(Scene edit records)
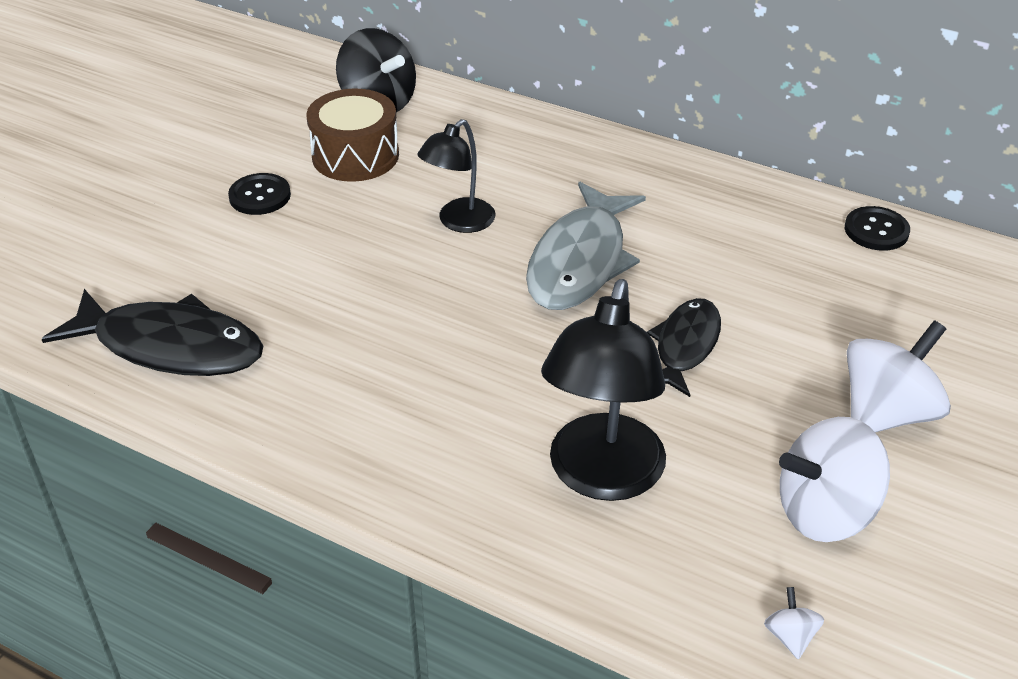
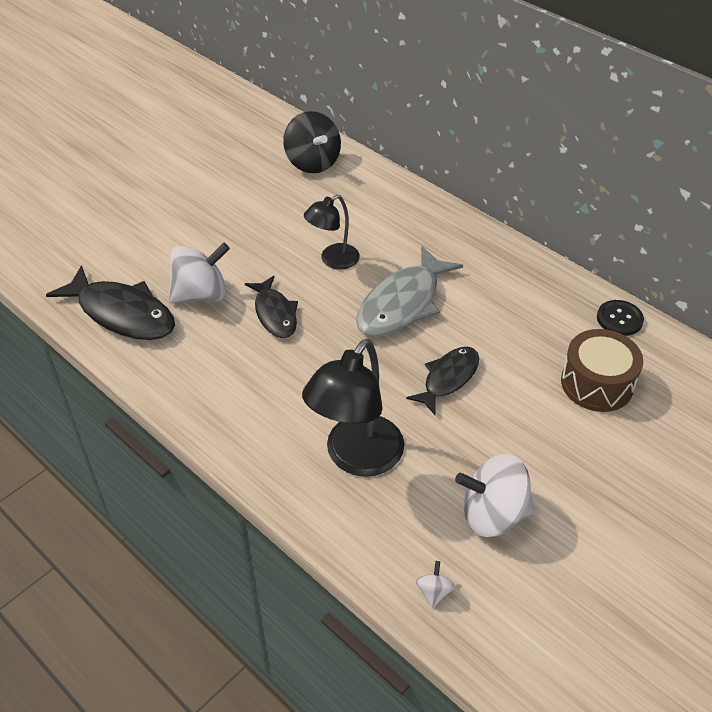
camera: 15 degrees right, 5 degrees up
(260, 196) = (212, 218): black button -> none
(355, 156) = (283, 199): brown drum -> brown drum (597, 383)
(403, 306) = (275, 314): none -> black fish
(886, 413) = (566, 455): white spinning top -> white spinning top (201, 294)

§ **Directions for this task**:
Each line of the data above should be reproduced without alteration, and no picture should appear in the copy.

§ **Solution to this problem**:
camera: 15 degrees right, 5 degrees up
(260, 196) = (212, 218): black button -> none
(355, 156) = (283, 199): brown drum -> brown drum (597, 383)
(403, 306) = (275, 314): none -> black fish
(886, 413) = (566, 455): white spinning top -> white spinning top (201, 294)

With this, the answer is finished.